- ASSIGNMENT -
Restate every record exactly, with nothing skipped.

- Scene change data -
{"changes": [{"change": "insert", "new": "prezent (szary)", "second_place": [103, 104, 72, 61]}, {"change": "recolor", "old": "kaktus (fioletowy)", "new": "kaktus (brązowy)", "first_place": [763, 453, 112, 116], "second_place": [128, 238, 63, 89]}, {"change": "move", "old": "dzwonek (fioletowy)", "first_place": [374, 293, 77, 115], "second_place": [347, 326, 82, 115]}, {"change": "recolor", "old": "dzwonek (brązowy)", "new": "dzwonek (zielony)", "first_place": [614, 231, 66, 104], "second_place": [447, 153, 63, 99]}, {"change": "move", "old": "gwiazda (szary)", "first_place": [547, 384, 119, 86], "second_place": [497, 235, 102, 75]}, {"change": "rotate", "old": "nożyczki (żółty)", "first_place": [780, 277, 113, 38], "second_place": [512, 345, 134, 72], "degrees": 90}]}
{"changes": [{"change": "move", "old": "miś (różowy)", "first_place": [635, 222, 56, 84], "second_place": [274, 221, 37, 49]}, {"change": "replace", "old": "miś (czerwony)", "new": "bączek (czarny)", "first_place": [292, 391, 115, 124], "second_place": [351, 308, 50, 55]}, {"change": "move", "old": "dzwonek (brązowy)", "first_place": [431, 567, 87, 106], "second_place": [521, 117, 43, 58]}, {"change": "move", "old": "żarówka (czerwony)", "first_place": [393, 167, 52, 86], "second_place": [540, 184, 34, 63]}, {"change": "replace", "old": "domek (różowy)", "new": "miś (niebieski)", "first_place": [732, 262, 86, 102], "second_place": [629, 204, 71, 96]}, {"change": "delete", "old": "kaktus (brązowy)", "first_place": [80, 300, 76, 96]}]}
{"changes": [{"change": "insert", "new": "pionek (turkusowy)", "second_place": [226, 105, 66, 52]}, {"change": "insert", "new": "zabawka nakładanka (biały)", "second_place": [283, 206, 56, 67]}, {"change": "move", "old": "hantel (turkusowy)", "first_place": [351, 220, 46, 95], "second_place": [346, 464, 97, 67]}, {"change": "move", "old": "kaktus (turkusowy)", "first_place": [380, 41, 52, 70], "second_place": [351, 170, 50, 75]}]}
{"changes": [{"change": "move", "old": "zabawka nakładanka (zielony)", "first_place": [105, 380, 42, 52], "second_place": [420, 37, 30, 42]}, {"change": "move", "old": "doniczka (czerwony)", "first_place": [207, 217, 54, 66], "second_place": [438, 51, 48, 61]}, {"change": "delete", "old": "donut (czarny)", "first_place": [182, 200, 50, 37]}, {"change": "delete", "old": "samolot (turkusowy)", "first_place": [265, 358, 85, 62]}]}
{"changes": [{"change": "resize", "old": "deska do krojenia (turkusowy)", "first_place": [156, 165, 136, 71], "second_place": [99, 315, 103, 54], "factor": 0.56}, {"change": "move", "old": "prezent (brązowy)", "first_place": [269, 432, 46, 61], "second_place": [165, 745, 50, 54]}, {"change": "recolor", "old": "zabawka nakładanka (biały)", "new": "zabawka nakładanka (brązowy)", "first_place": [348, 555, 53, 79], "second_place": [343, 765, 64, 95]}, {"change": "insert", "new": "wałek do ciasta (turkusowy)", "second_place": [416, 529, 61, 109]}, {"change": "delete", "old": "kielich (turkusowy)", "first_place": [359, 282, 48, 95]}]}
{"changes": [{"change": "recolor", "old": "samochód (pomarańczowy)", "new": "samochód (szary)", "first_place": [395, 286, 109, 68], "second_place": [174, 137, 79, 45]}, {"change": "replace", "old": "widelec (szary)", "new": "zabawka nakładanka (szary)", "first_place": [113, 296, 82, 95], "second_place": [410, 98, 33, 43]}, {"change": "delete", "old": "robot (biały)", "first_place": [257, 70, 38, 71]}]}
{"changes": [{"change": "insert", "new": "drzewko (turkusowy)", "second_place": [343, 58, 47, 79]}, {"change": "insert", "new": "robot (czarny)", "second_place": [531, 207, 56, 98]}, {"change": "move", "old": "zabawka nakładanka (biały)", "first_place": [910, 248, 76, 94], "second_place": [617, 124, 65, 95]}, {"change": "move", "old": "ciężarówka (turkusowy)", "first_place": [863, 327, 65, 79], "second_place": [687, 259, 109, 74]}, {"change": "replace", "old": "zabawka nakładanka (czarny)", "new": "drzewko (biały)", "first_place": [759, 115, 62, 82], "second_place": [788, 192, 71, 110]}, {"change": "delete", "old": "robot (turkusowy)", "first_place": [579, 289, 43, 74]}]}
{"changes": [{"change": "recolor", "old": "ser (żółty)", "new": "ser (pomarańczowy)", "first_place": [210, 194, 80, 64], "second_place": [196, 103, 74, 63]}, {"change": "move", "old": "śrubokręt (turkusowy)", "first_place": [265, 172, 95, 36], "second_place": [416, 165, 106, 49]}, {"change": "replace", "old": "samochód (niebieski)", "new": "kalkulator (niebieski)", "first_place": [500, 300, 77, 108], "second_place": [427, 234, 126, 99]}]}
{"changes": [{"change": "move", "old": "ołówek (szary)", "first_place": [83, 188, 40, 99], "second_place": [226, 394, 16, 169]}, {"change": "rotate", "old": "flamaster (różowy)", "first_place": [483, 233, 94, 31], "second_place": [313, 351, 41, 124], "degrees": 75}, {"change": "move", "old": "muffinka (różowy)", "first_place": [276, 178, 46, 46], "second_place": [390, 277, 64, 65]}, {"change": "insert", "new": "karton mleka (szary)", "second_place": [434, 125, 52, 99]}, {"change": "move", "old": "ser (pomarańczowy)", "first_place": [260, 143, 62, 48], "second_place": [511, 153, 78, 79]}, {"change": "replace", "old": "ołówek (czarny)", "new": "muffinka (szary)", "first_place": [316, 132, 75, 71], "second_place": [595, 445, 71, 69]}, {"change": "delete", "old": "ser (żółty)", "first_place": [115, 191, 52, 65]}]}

- PROBLEM SOLUTION -
{"changes": [{"change": "insert", "new": "prezent (szary)", "second_place": [103, 104, 72, 61]}, {"change": "recolor", "old": "kaktus (fioletowy)", "new": "kaktus (brązowy)", "first_place": [763, 453, 112, 116], "second_place": [128, 238, 63, 89]}, {"change": "move", "old": "dzwonek (fioletowy)", "first_place": [374, 293, 77, 115], "second_place": [347, 326, 82, 115]}, {"change": "recolor", "old": "dzwonek (brązowy)", "new": "dzwonek (zielony)", "first_place": [614, 231, 66, 104], "second_place": [447, 153, 63, 99]}, {"change": "move", "old": "gwiazda (szary)", "first_place": [547, 384, 119, 86], "second_place": [497, 235, 102, 75]}, {"change": "rotate", "old": "nożyczki (żółty)", "first_place": [780, 277, 113, 38], "second_place": [512, 345, 134, 72], "degrees": 90}]}
{"changes": [{"change": "move", "old": "miś (różowy)", "first_place": [635, 222, 56, 84], "second_place": [274, 221, 37, 49]}, {"change": "replace", "old": "miś (czerwony)", "new": "bączek (czarny)", "first_place": [292, 391, 115, 124], "second_place": [351, 308, 50, 55]}, {"change": "move", "old": "dzwonek (brązowy)", "first_place": [431, 567, 87, 106], "second_place": [521, 117, 43, 58]}, {"change": "move", "old": "żarówka (czerwony)", "first_place": [393, 167, 52, 86], "second_place": [540, 184, 34, 63]}, {"change": "replace", "old": "domek (różowy)", "new": "miś (niebieski)", "first_place": [732, 262, 86, 102], "second_place": [629, 204, 71, 96]}, {"change": "delete", "old": "kaktus (brązowy)", "first_place": [80, 300, 76, 96]}]}
{"changes": [{"change": "insert", "new": "pionek (turkusowy)", "second_place": [226, 105, 66, 52]}, {"change": "insert", "new": "zabawka nakładanka (biały)", "second_place": [283, 206, 56, 67]}, {"change": "move", "old": "hantel (turkusowy)", "first_place": [351, 220, 46, 95], "second_place": [346, 464, 97, 67]}, {"change": "move", "old": "kaktus (turkusowy)", "first_place": [380, 41, 52, 70], "second_place": [351, 170, 50, 75]}]}
{"changes": [{"change": "move", "old": "zabawka nakładanka (zielony)", "first_place": [105, 380, 42, 52], "second_place": [420, 37, 30, 42]}, {"change": "move", "old": "doniczka (czerwony)", "first_place": [207, 217, 54, 66], "second_place": [438, 51, 48, 61]}, {"change": "delete", "old": "donut (czarny)", "first_place": [182, 200, 50, 37]}, {"change": "delete", "old": "samolot (turkusowy)", "first_place": [265, 358, 85, 62]}]}
{"changes": [{"change": "resize", "old": "deska do krojenia (turkusowy)", "first_place": [156, 165, 136, 71], "second_place": [99, 315, 103, 54], "factor": 0.56}, {"change": "move", "old": "prezent (brązowy)", "first_place": [269, 432, 46, 61], "second_place": [165, 745, 50, 54]}, {"change": "recolor", "old": "zabawka nakładanka (biały)", "new": "zabawka nakładanka (brązowy)", "first_place": [348, 555, 53, 79], "second_place": [343, 765, 64, 95]}, {"change": "insert", "new": "wałek do ciasta (turkusowy)", "second_place": [416, 529, 61, 109]}, {"change": "delete", "old": "kielich (turkusowy)", "first_place": [359, 282, 48, 95]}]}
{"changes": [{"change": "recolor", "old": "samochód (pomarańczowy)", "new": "samochód (szary)", "first_place": [395, 286, 109, 68], "second_place": [174, 137, 79, 45]}, {"change": "replace", "old": "widelec (szary)", "new": "zabawka nakładanka (szary)", "first_place": [113, 296, 82, 95], "second_place": [410, 98, 33, 43]}, {"change": "delete", "old": "robot (biały)", "first_place": [257, 70, 38, 71]}]}
{"changes": [{"change": "insert", "new": "drzewko (turkusowy)", "second_place": [343, 58, 47, 79]}, {"change": "insert", "new": "robot (czarny)", "second_place": [531, 207, 56, 98]}, {"change": "move", "old": "zabawka nakładanka (biały)", "first_place": [910, 248, 76, 94], "second_place": [617, 124, 65, 95]}, {"change": "move", "old": "ciężarówka (turkusowy)", "first_place": [863, 327, 65, 79], "second_place": [687, 259, 109, 74]}, {"change": "replace", "old": "zabawka nakładanka (czarny)", "new": "drzewko (biały)", "first_place": [759, 115, 62, 82], "second_place": [788, 192, 71, 110]}, {"change": "delete", "old": "robot (turkusowy)", "first_place": [579, 289, 43, 74]}]}
{"changes": [{"change": "recolor", "old": "ser (żółty)", "new": "ser (pomarańczowy)", "first_place": [210, 194, 80, 64], "second_place": [196, 103, 74, 63]}, {"change": "move", "old": "śrubokręt (turkusowy)", "first_place": [265, 172, 95, 36], "second_place": [416, 165, 106, 49]}, {"change": "replace", "old": "samochód (niebieski)", "new": "kalkulator (niebieski)", "first_place": [500, 300, 77, 108], "second_place": [427, 234, 126, 99]}]}
{"changes": [{"change": "move", "old": "ołówek (szary)", "first_place": [83, 188, 40, 99], "second_place": [226, 394, 16, 169]}, {"change": "rotate", "old": "flamaster (różowy)", "first_place": [483, 233, 94, 31], "second_place": [313, 351, 41, 124], "degrees": 75}, {"change": "move", "old": "muffinka (różowy)", "first_place": [276, 178, 46, 46], "second_place": [390, 277, 64, 65]}, {"change": "insert", "new": "karton mleka (szary)", "second_place": [434, 125, 52, 99]}, {"change": "move", "old": "ser (pomarańczowy)", "first_place": [260, 143, 62, 48], "second_place": [511, 153, 78, 79]}, {"change": "replace", "old": "ołówek (czarny)", "new": "muffinka (szary)", "first_place": [316, 132, 75, 71], "second_place": [595, 445, 71, 69]}, {"change": "delete", "old": "ser (żółty)", "first_place": [115, 191, 52, 65]}]}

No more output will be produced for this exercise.